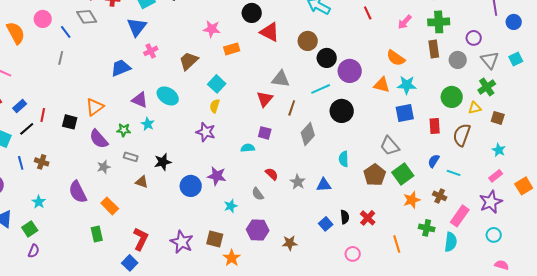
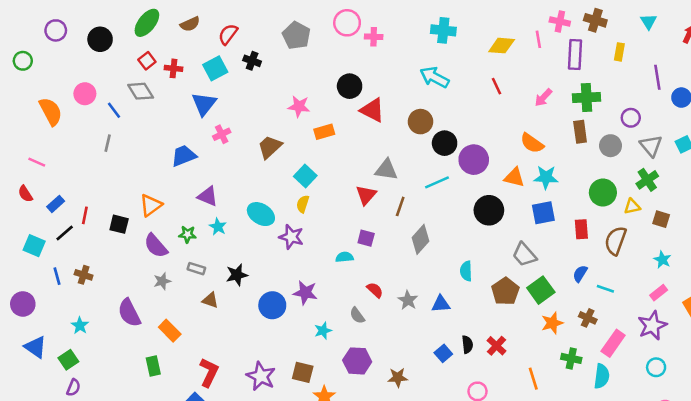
cyan ellipse: (168, 96) -> (261, 214), moved
black circle: (342, 111) -> (489, 210), moved

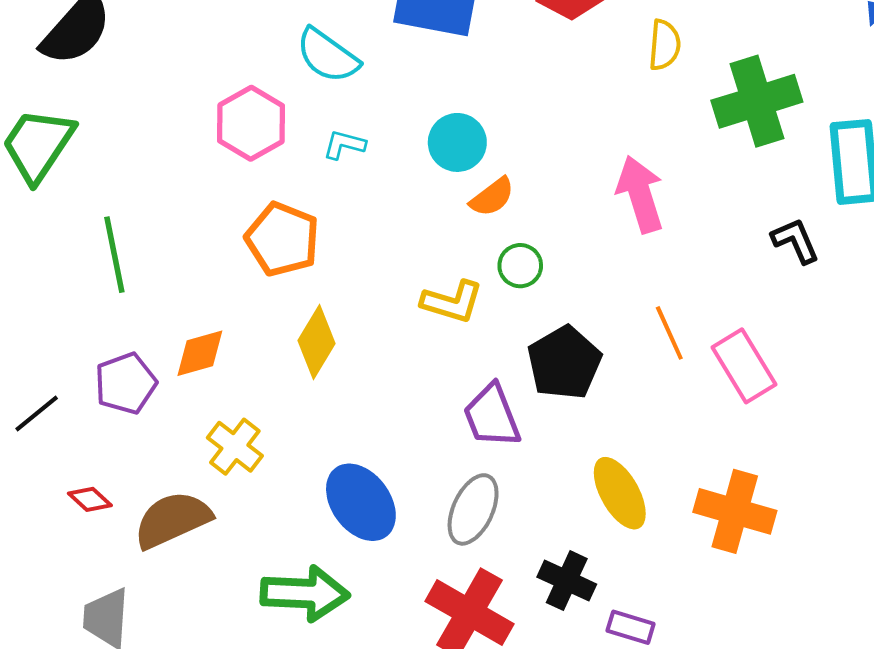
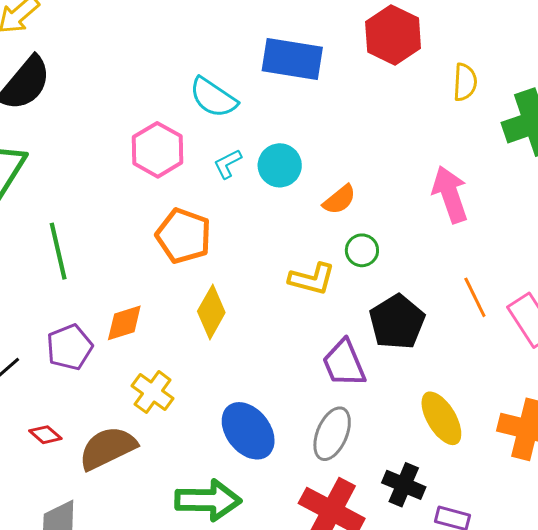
cyan circle: (457, 142) -> (280, 165), moved
cyan L-shape: (344, 145) -> (228, 164), turned -40

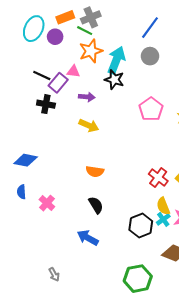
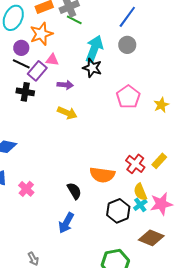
green line: (85, 31) -> (74, 20), moved
purple circle: (55, 37) -> (21, 48), moved
orange star: (91, 51) -> (41, 34), moved
orange semicircle: (95, 171) -> (102, 175), moved, size x1.4
blue arrow: (88, 238) -> (66, 223), turned -90

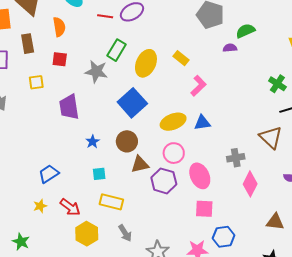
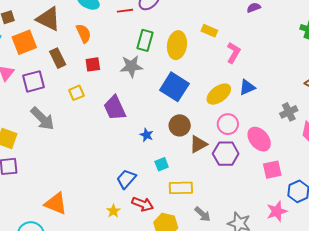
blue trapezoid: (49, 174) -> (126, 179), moved

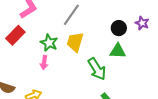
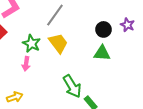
yellow trapezoid: (75, 42) -> (58, 43), turned 125
green arrow: (97, 69) -> (72, 86), moved

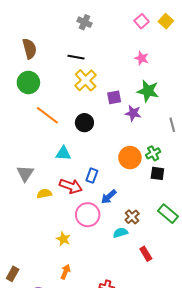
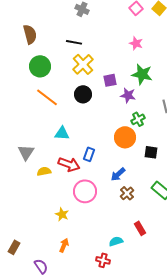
green circle: (28, 82) -> (40, 66), moved
black circle: (84, 123) -> (83, 94), moved
green cross: (153, 153) -> (138, 119), moved
blue arrow: (109, 197) -> (118, 174), moved
cyan semicircle: (120, 233) -> (116, 241), moved

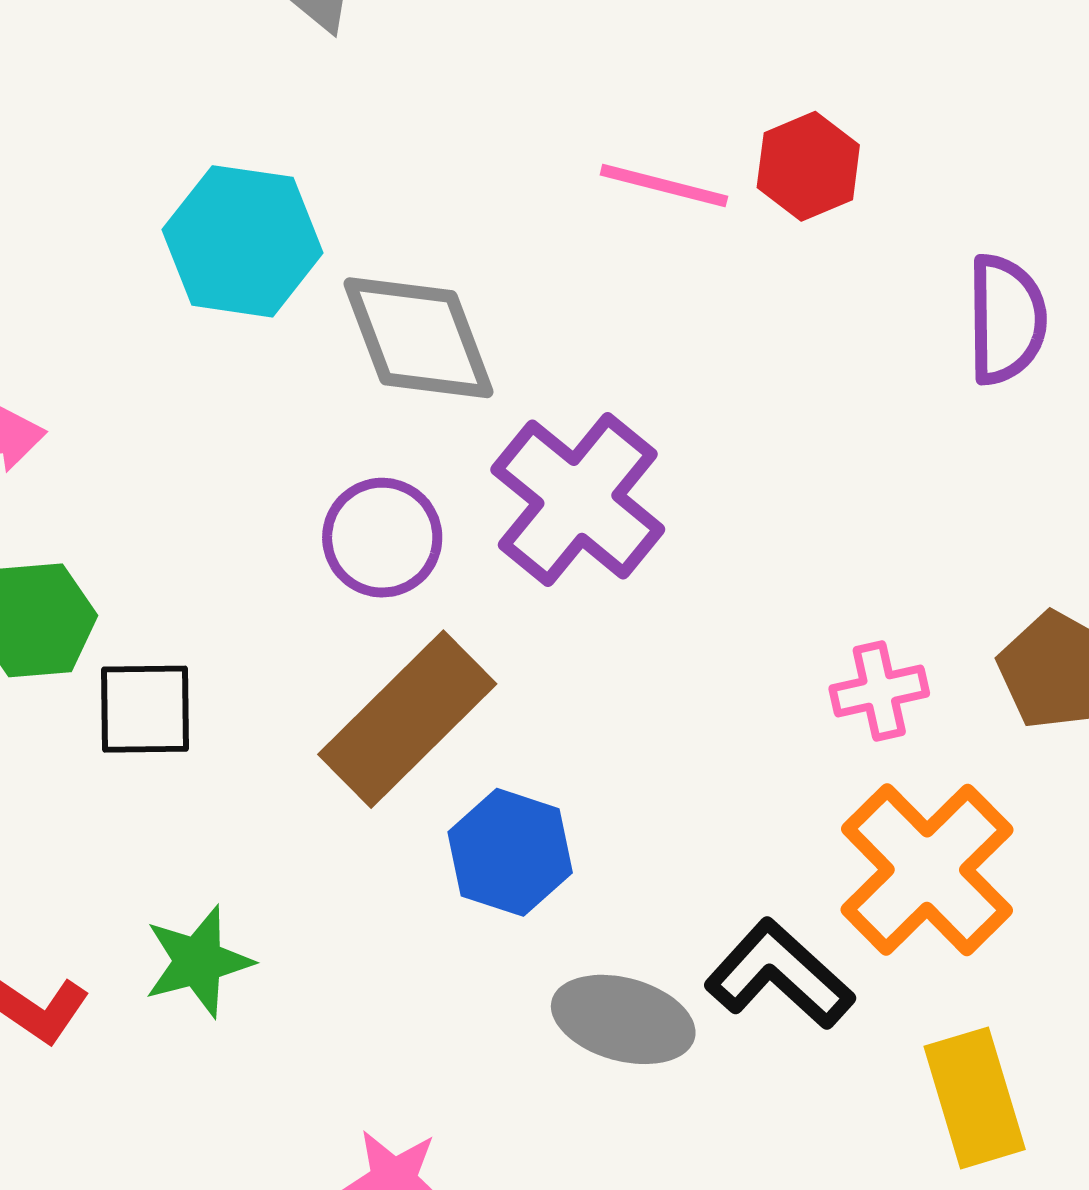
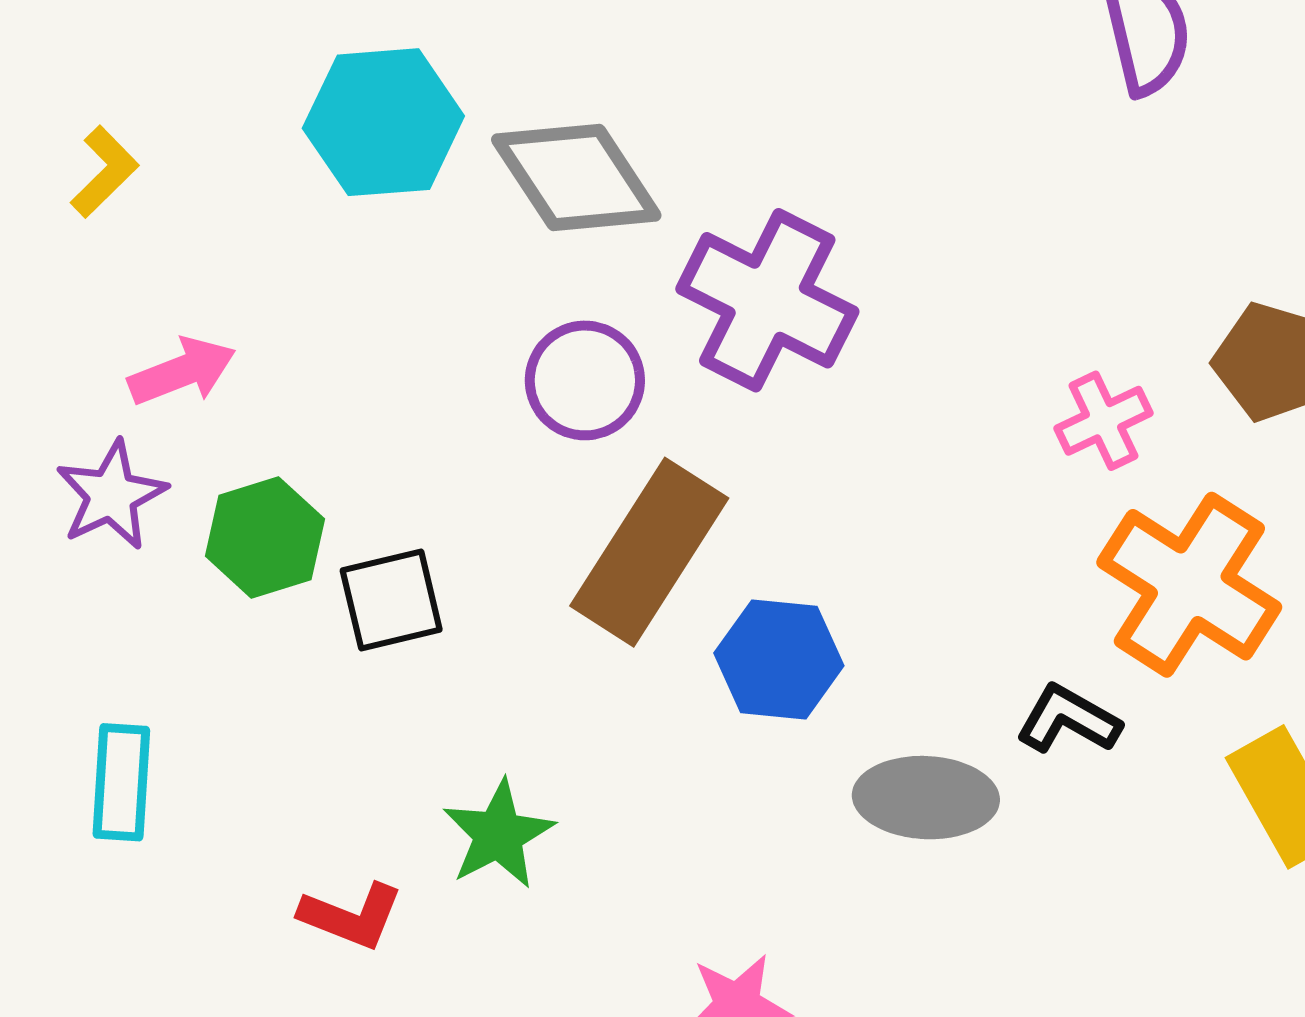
black L-shape: (779, 975) -> (1068, 719), size x0.7

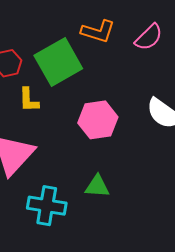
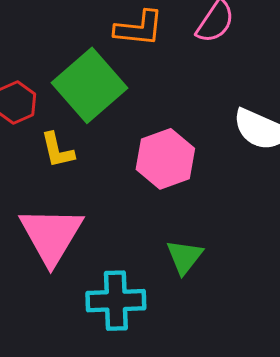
green triangle: (97, 186) -> (185, 257), turned -44

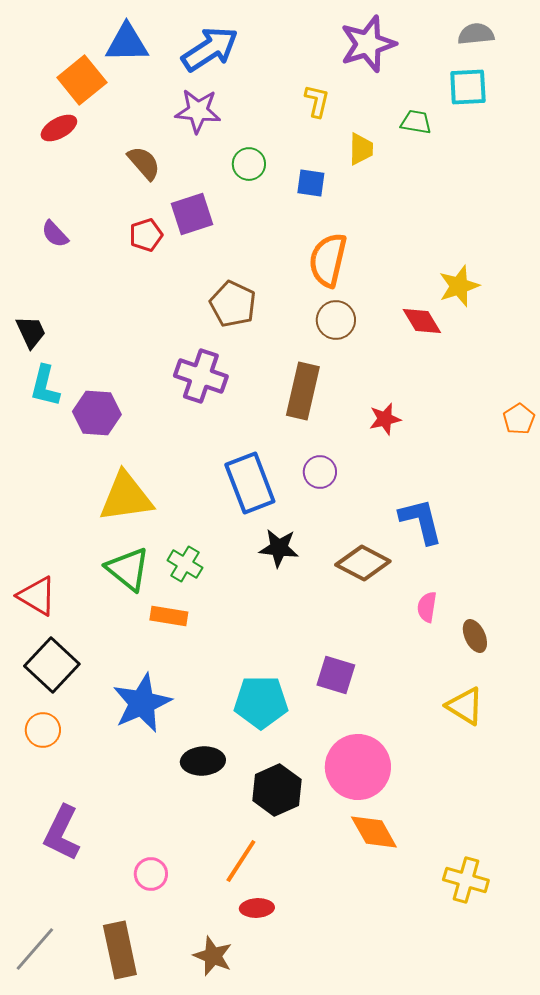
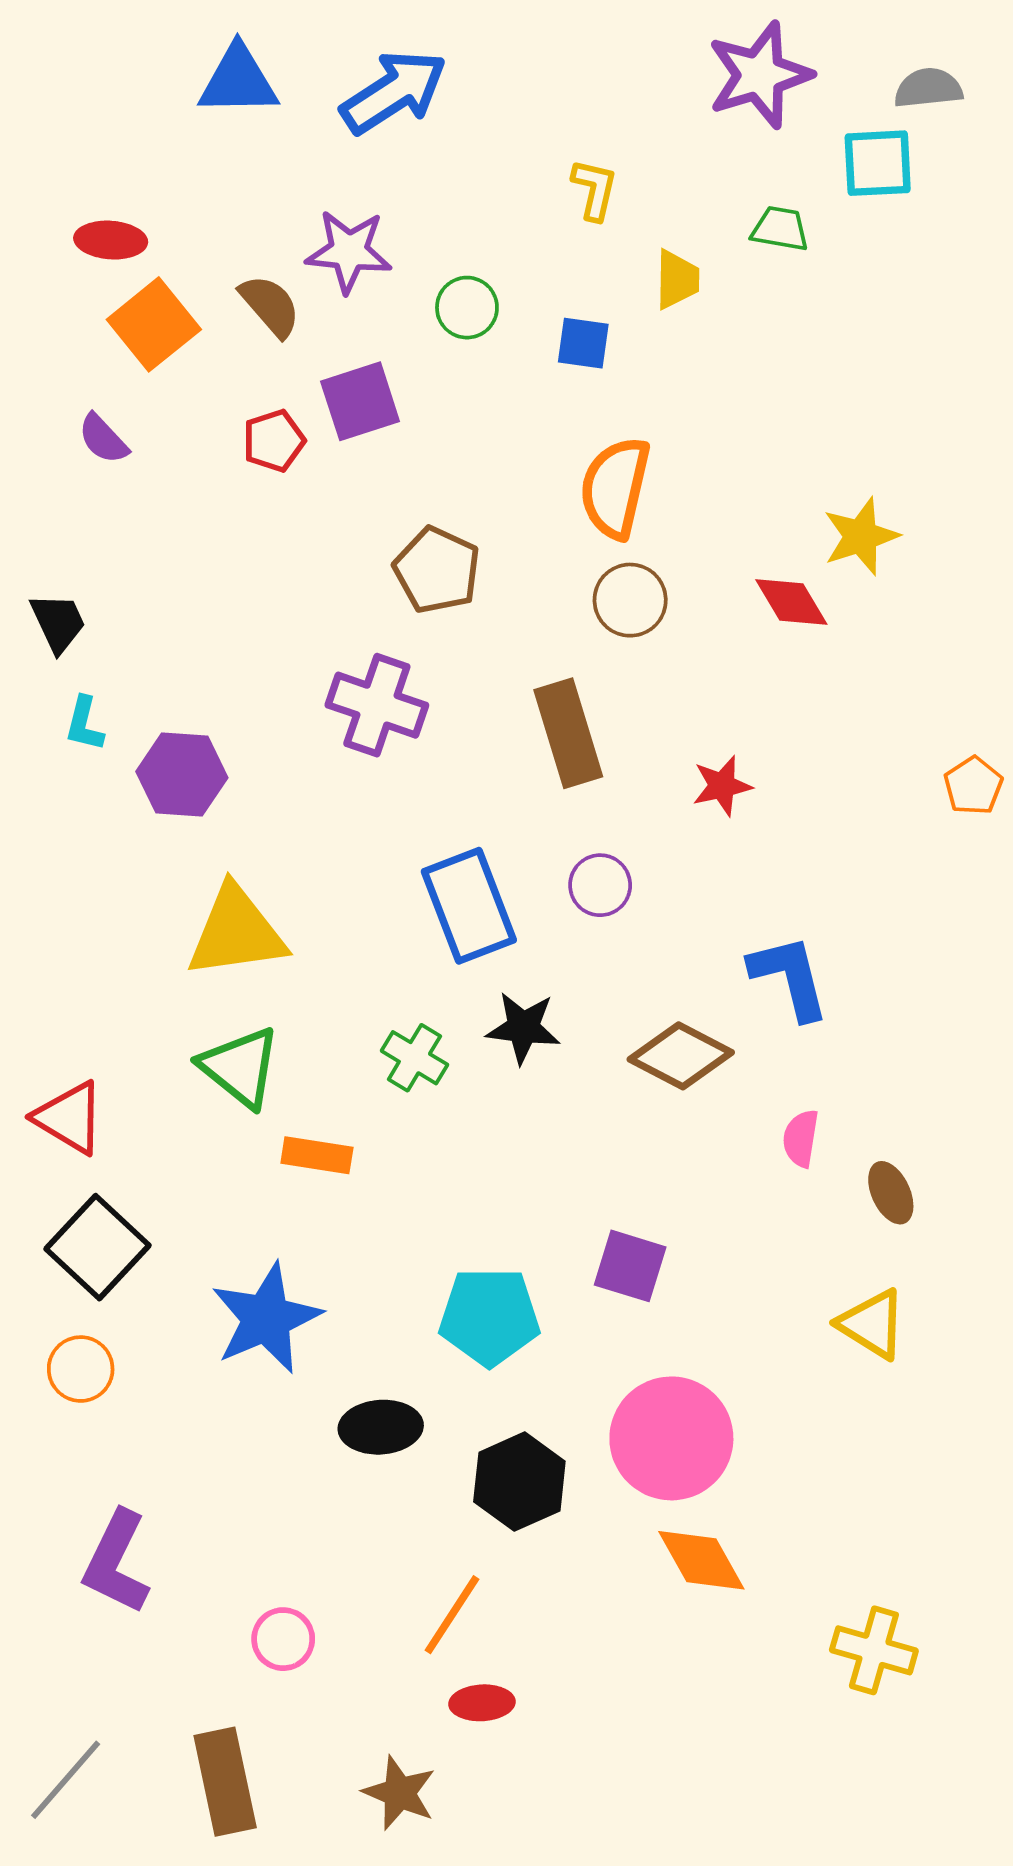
gray semicircle: (476, 34) -> (928, 88), moved
purple star: (368, 44) -> (760, 75), moved
orange square: (82, 80) -> (154, 324), moved
purple star: (198, 111) -> (349, 251), moved
red ellipse: (59, 128) -> (111, 240), turned 33
cyan L-shape: (45, 386) -> (84, 724), size x0.7
brown rectangle: (303, 391) -> (568, 733), turned -30
green cross: (185, 564) -> (414, 1058), moved

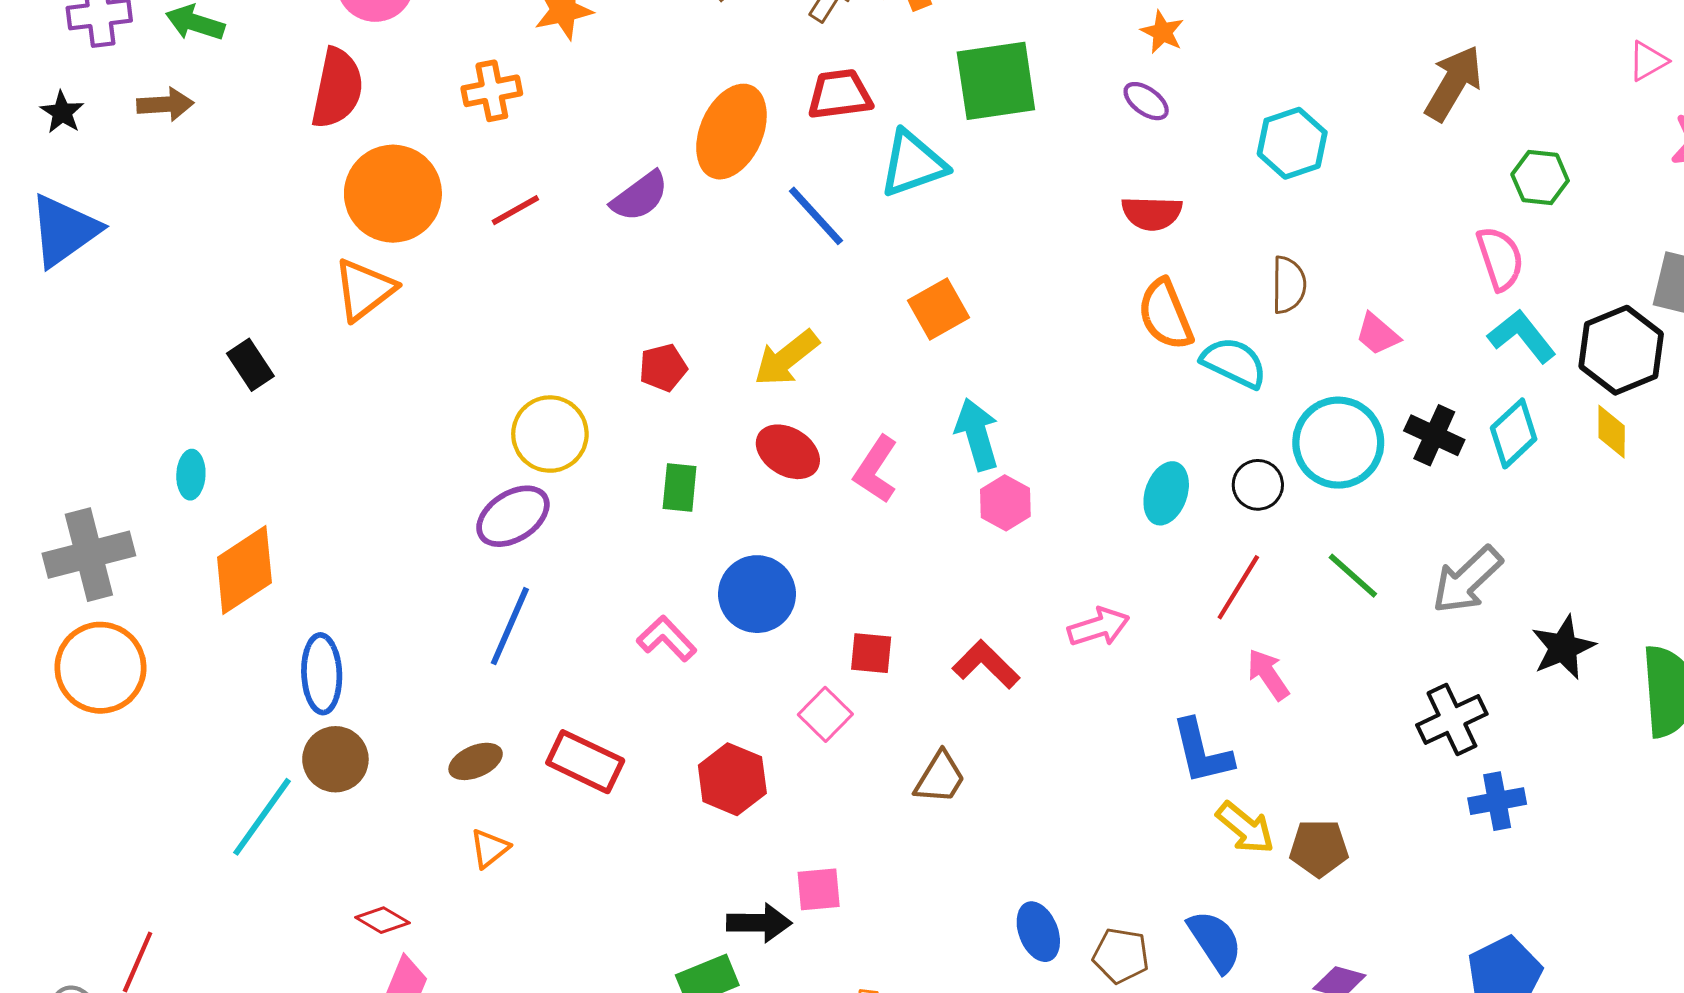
*****
Your copy should hold only the lines from the line with "cyan L-shape: (344, 145)" through the end of the data above, both ends included, transcribed exactly and without pictures.

- _SOLUTION FOR THIS TASK_
cyan L-shape: (344, 145) -> (228, 164), turned -40

green line: (85, 31) -> (74, 20), moved
purple circle: (55, 37) -> (21, 48), moved
orange star: (91, 51) -> (41, 34), moved
orange semicircle: (95, 171) -> (102, 175), moved, size x1.4
blue arrow: (88, 238) -> (66, 223), turned -90

blue trapezoid: (49, 174) -> (126, 179), moved

yellow trapezoid: (75, 42) -> (58, 43), turned 125
green arrow: (97, 69) -> (72, 86), moved

green circle: (28, 82) -> (40, 66), moved
black circle: (84, 123) -> (83, 94), moved
green cross: (153, 153) -> (138, 119), moved
blue arrow: (109, 197) -> (118, 174), moved
cyan semicircle: (120, 233) -> (116, 241), moved

black L-shape: (779, 975) -> (1068, 719), size x0.7

green triangle: (97, 186) -> (185, 257), turned -44

gray semicircle: (476, 34) -> (928, 88), moved
purple star: (368, 44) -> (760, 75), moved
orange square: (82, 80) -> (154, 324), moved
purple star: (198, 111) -> (349, 251), moved
red ellipse: (59, 128) -> (111, 240), turned 33
cyan L-shape: (45, 386) -> (84, 724), size x0.7
brown rectangle: (303, 391) -> (568, 733), turned -30
green cross: (185, 564) -> (414, 1058), moved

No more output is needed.